RECORDS SUPPLIED:
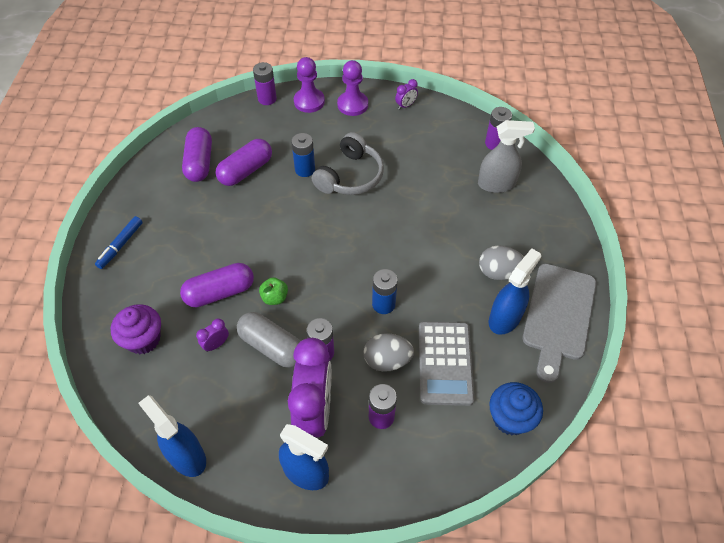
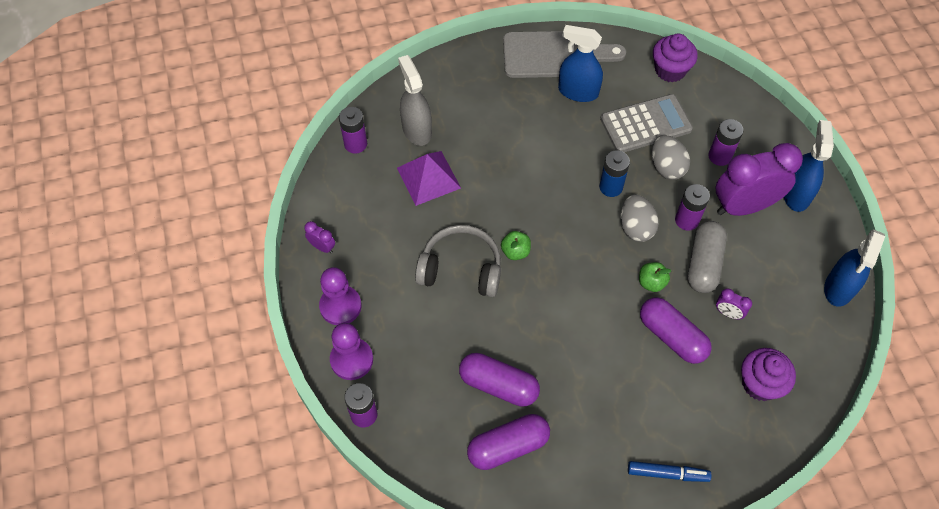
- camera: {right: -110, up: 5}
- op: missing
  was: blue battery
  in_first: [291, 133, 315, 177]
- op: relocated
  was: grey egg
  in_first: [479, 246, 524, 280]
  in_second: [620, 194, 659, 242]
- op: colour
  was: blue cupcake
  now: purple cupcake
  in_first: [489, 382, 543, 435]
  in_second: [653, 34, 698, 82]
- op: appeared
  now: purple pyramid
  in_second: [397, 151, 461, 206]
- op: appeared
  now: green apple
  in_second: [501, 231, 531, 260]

EXERCISE GOAL: Search the data above for the word "purple" and say how many lines contain it, giving only that number.

RESULT FOR THIS EXERCISE: 2